» YOUR TASK
Retype nothing except the lines below from the one with "none -> black brick B8:C9 level 1" through the one with "none -> black brick H13:M13 level 1", exactly, with images left out.

==== SUPPLIED RECORDS

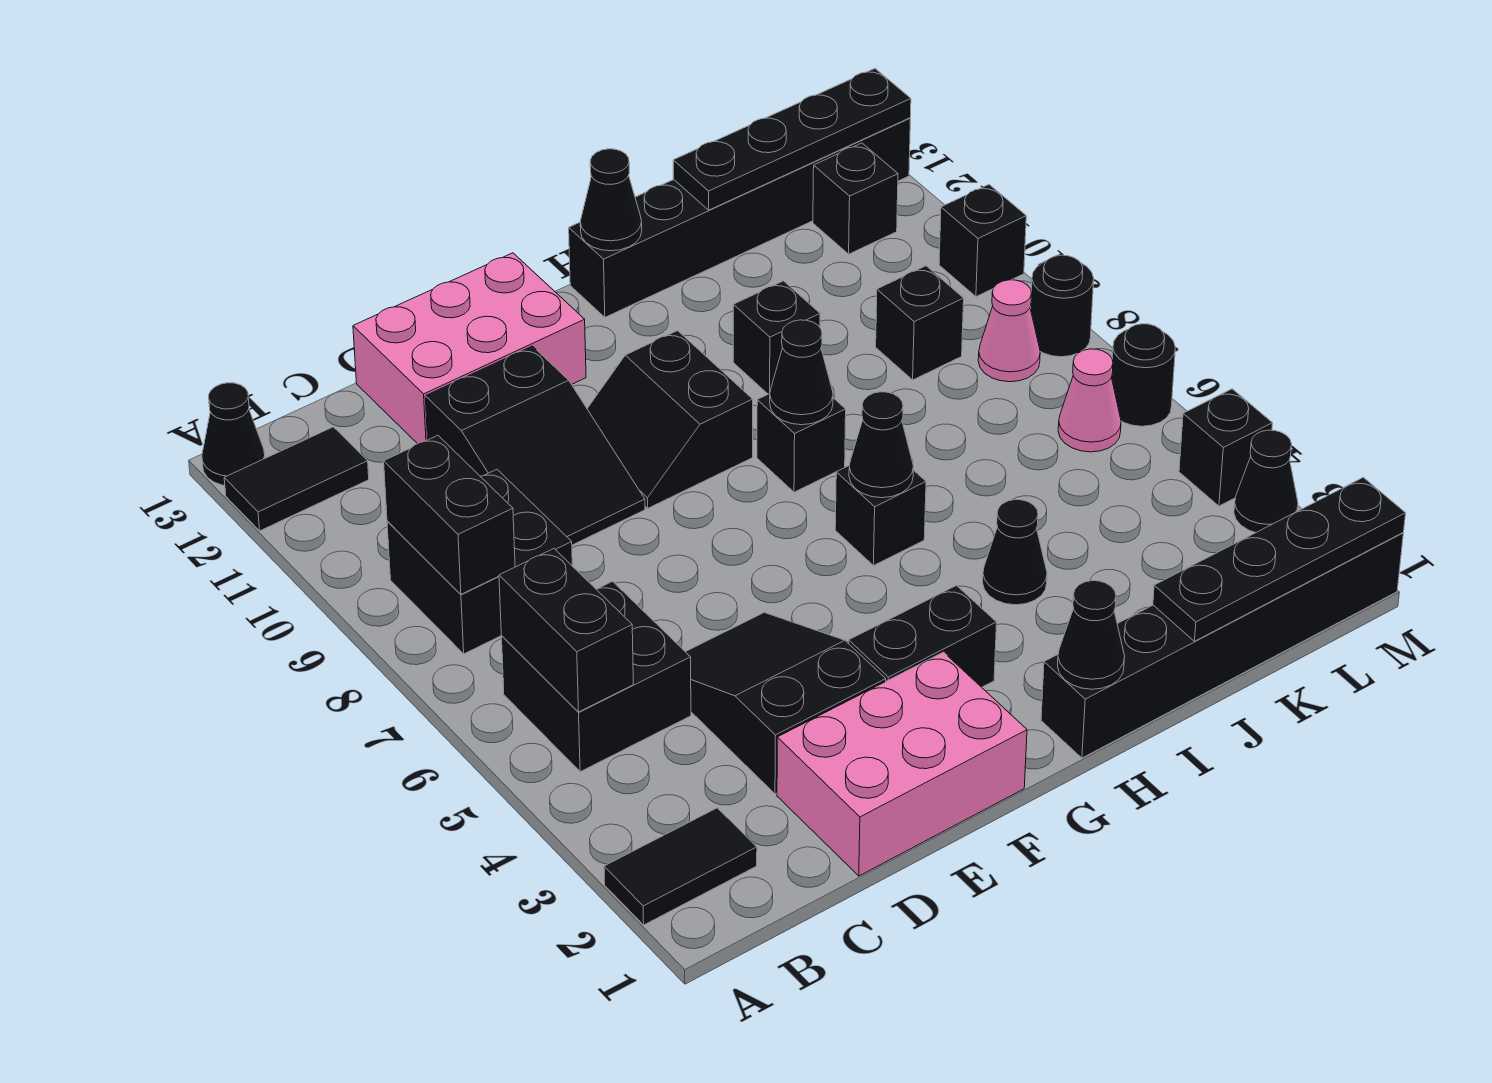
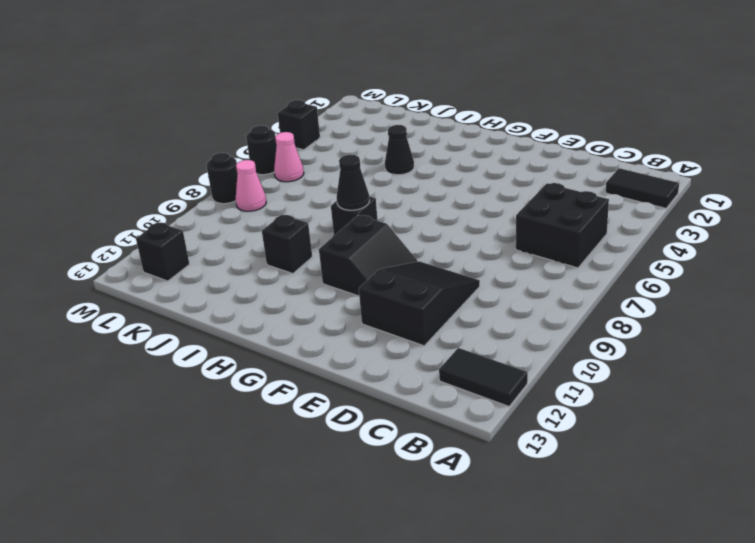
none -> black cone A13 level 1
none -> black brick B8:C9 level 1
none -> pink brick D1:F2 level 1
none -> black slope D3:E5 level 1 top 3

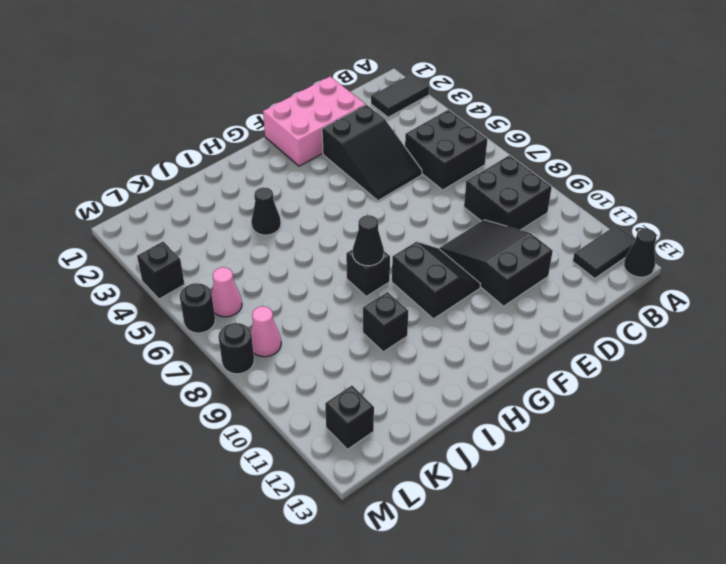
none -> pink brick D12:F13 level 1
none -> black brick F3:G3 level 1
none -> black brick H1:M1 level 1
none -> black brick H6 level 1

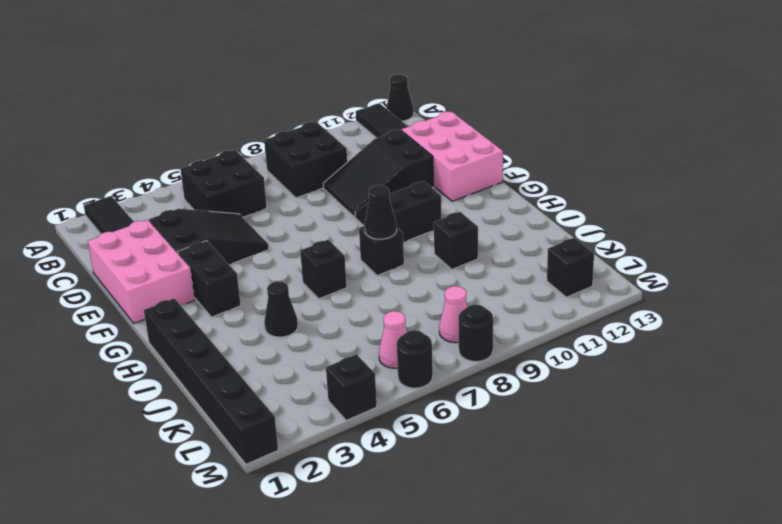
none -> black brick H13:M13 level 1
none -> black brick K9 level 1
none -> black cone M3 level 1
none -> black brick M10 level 1

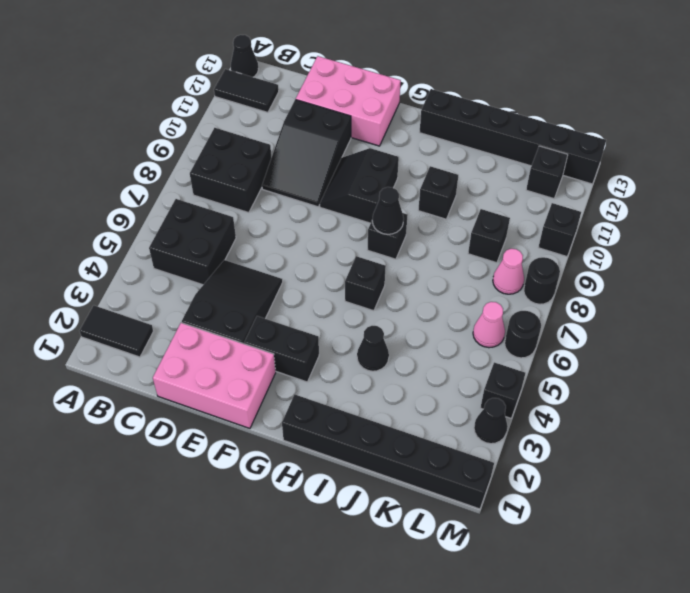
none -> black brick B5:B6 level 2
none -> black brick B8:B9 level 2
none -> black cone H1 level 2
none -> black cone H6 level 2

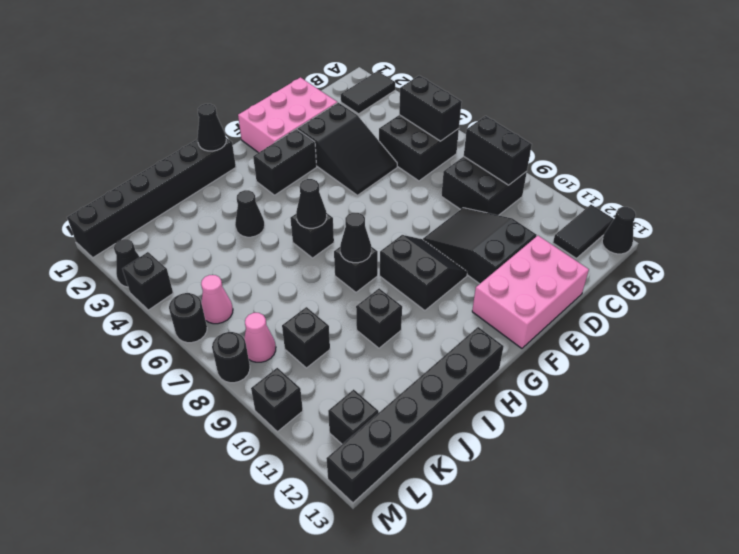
none -> black cone H13 level 2
none -> black plate J1:M1 level 2
none -> black plate J13:M13 level 2

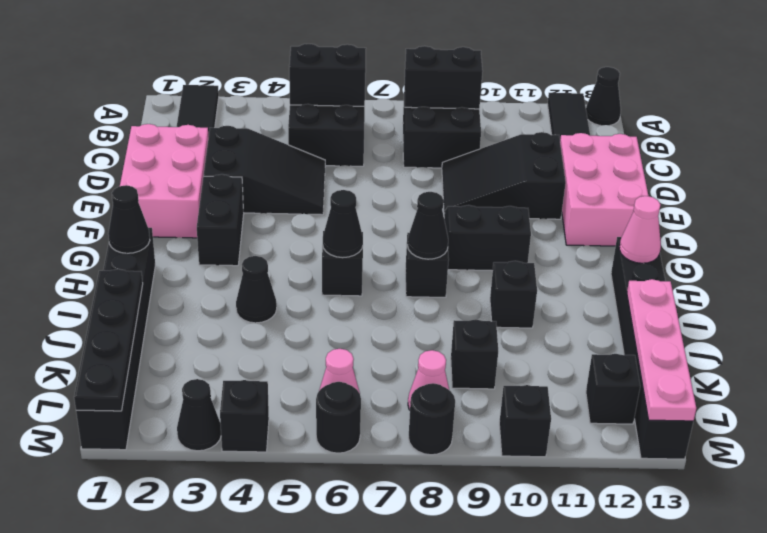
pink cone H13 level 2 -> black cone H13 level 2
pink plate J13:M13 level 2 -> black plate J13:M13 level 2

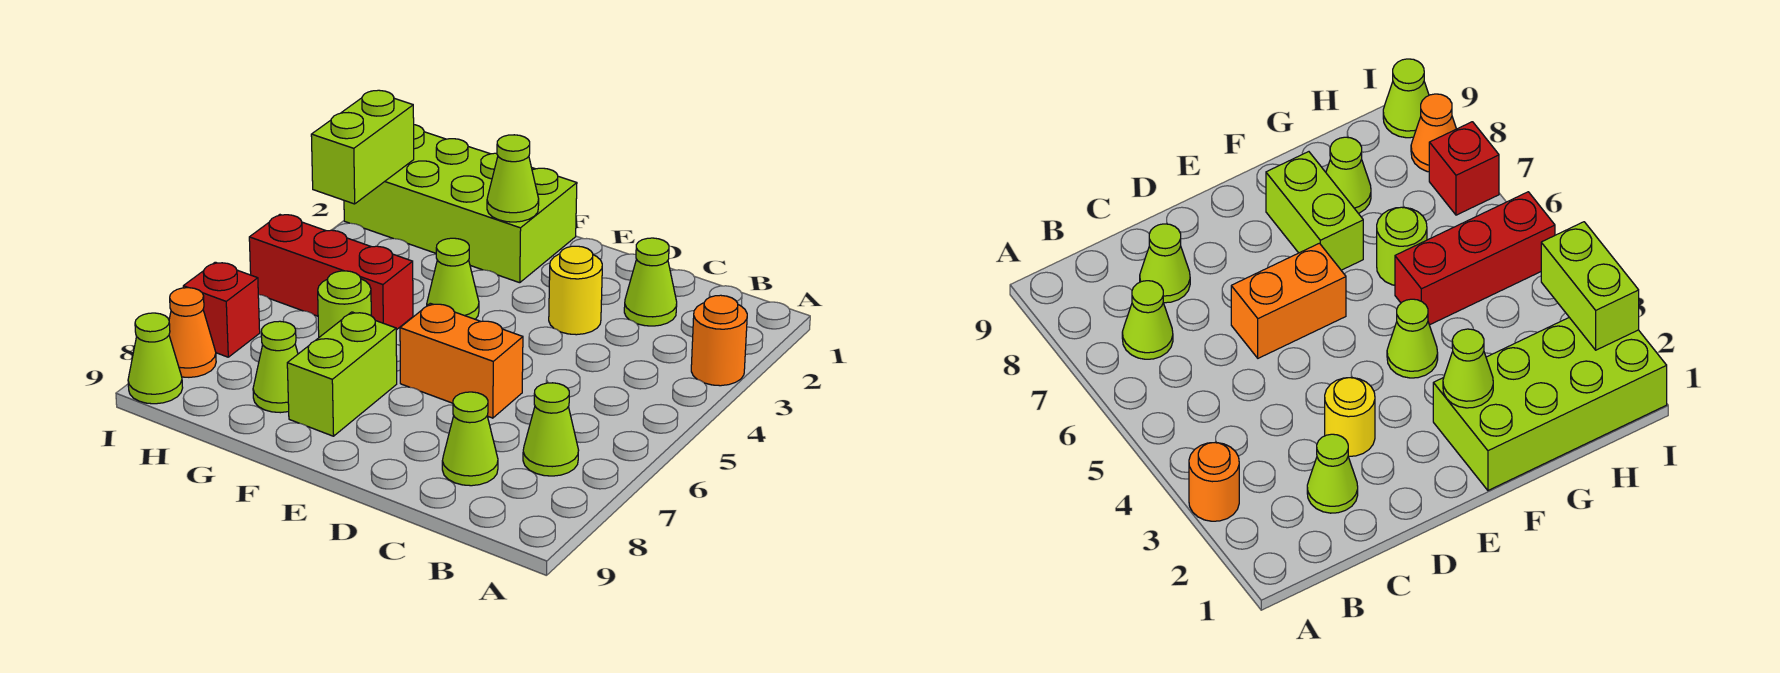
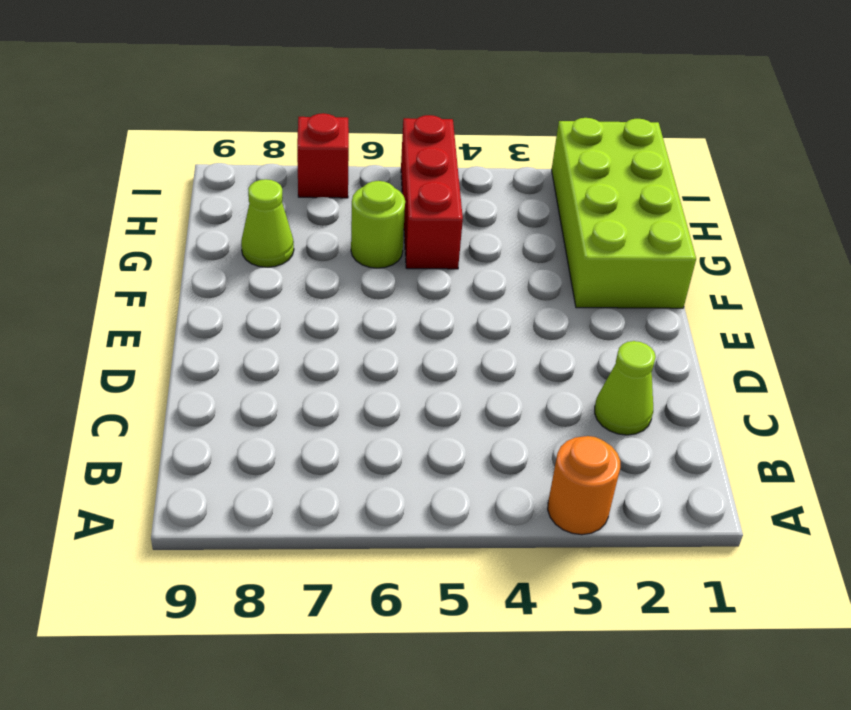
none -> lime cone B7 level 1
none -> lime cone C8 level 1
none -> yellow round brick D3 level 1

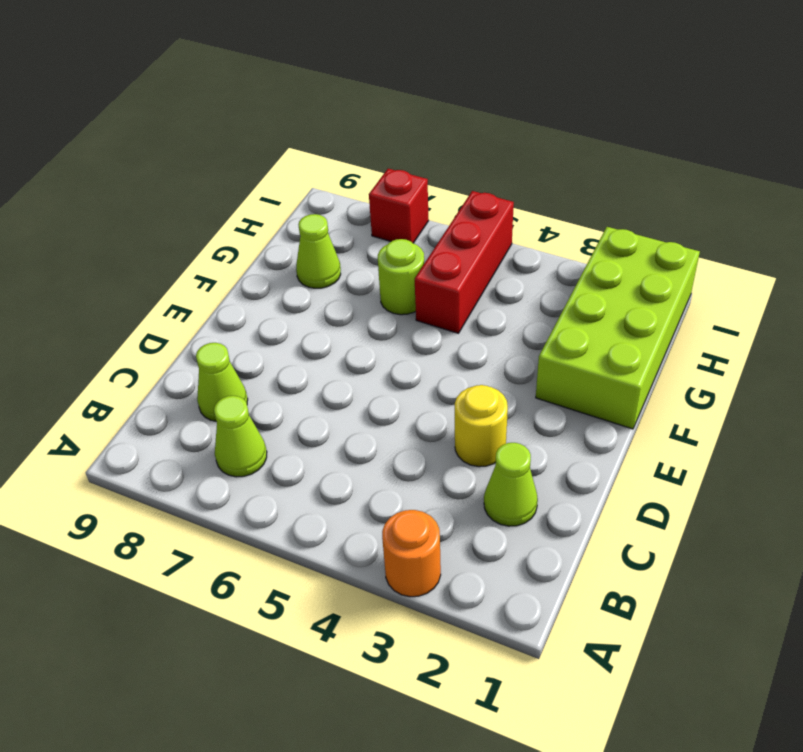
none -> orange brick D6:E6 level 1
none -> lime cone F4 level 1
none -> lime brick F7:F8 level 1

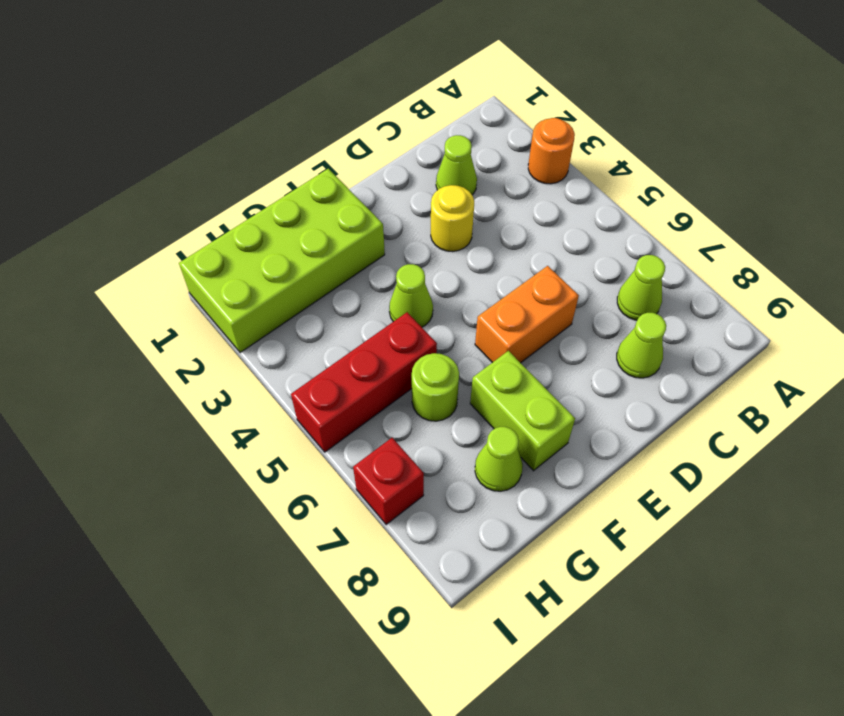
none -> orange cone I8 level 1
none -> lime cone I9 level 1
none -> lime cone F2 level 2

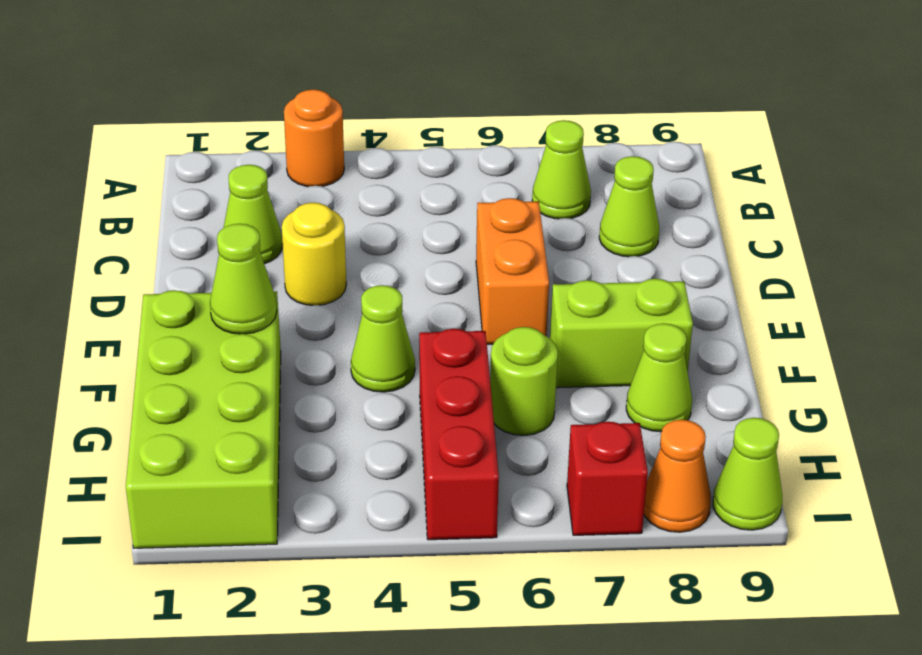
none -> lime brick I2:I3 level 2

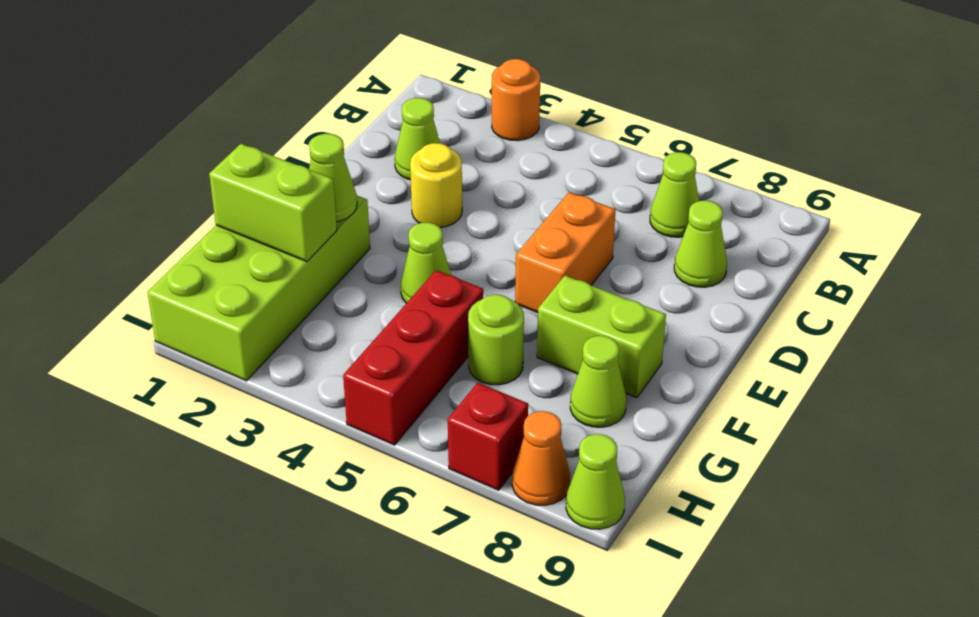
lime brick G1:G2 level 2 -> lime brick I2:I3 level 2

========

» TASK RESULT
none -> black brick B8:C9 level 1
none -> pink brick D1:F2 level 1
none -> black slope D3:E5 level 1 top 3

none -> pink brick D12:F13 level 1
none -> black brick F3:G3 level 1
none -> black brick H1:M1 level 1
none -> black brick H6 level 1

none -> black brick H13:M13 level 1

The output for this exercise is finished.